Using the records that appear below, write out exactly the lines from the one with "orange heart (484, 152)" through the one with "camera: 110 degrees right, 15 degrees down", keeping both end lines.

Provided records:
========================

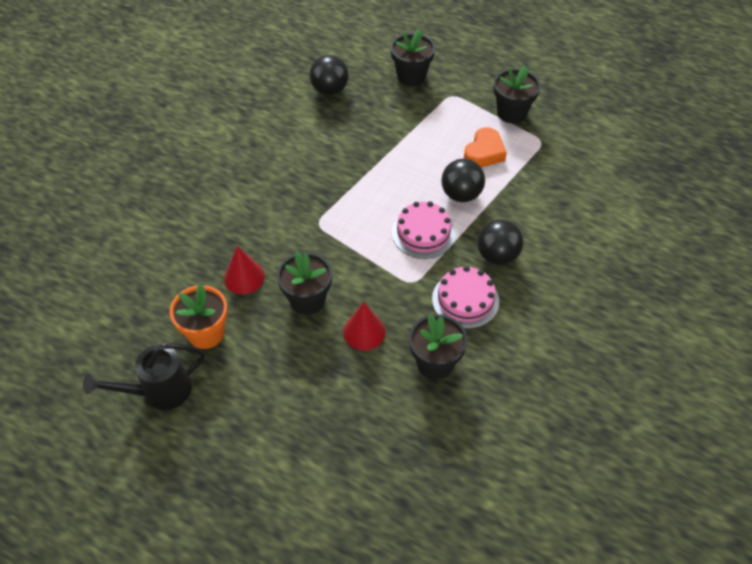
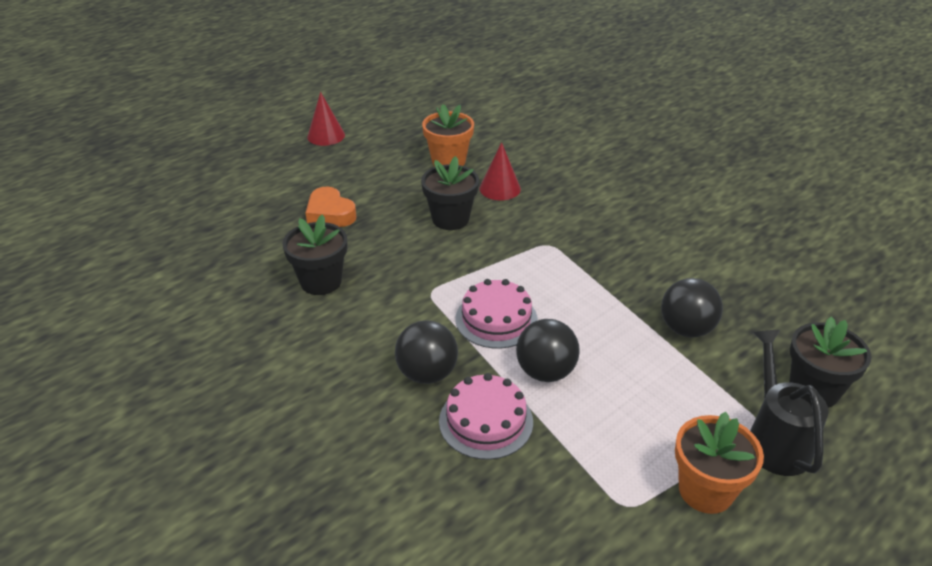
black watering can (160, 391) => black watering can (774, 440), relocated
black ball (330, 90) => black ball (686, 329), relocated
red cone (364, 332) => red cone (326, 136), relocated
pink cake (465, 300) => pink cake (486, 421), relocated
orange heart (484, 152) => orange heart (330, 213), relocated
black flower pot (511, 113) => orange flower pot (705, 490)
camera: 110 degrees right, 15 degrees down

========================

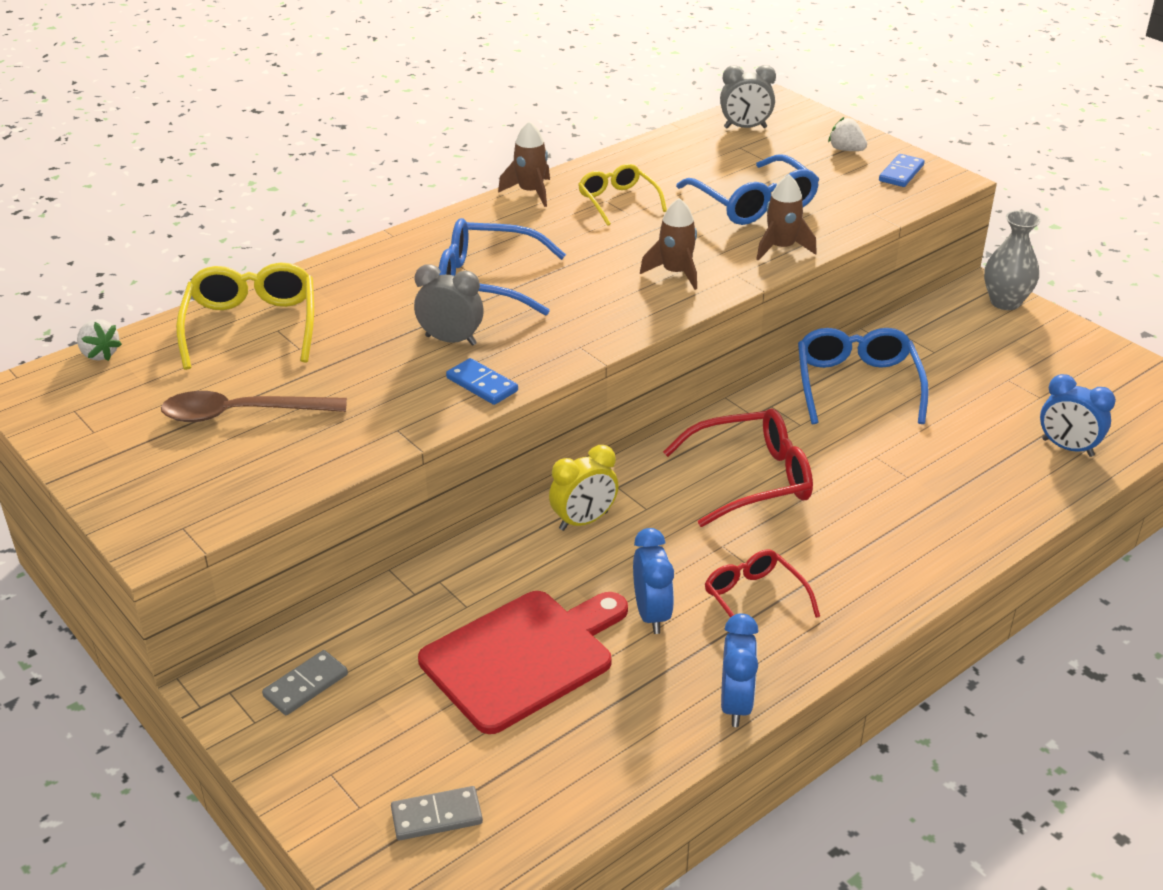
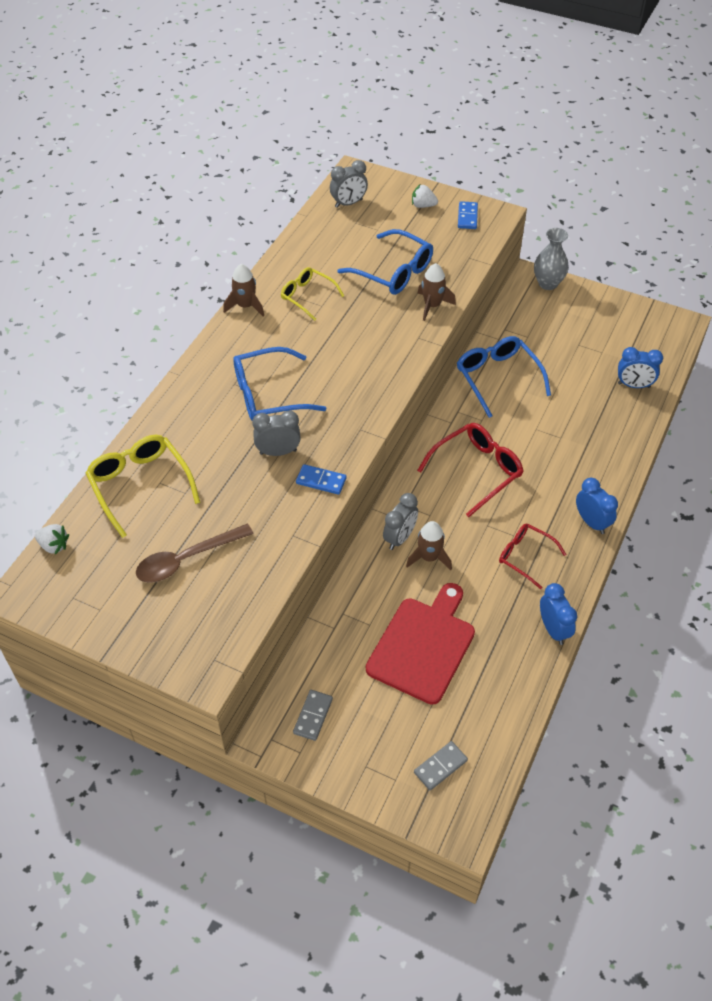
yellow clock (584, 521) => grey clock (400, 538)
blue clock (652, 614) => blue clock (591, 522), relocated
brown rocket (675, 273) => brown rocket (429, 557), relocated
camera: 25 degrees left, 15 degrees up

========================

Task solution:
orange heart (484, 152) => orange heart (330, 213), relocated
black flower pot (511, 113) => orange flower pot (705, 490)
camera: 110 degrees right, 15 degrees down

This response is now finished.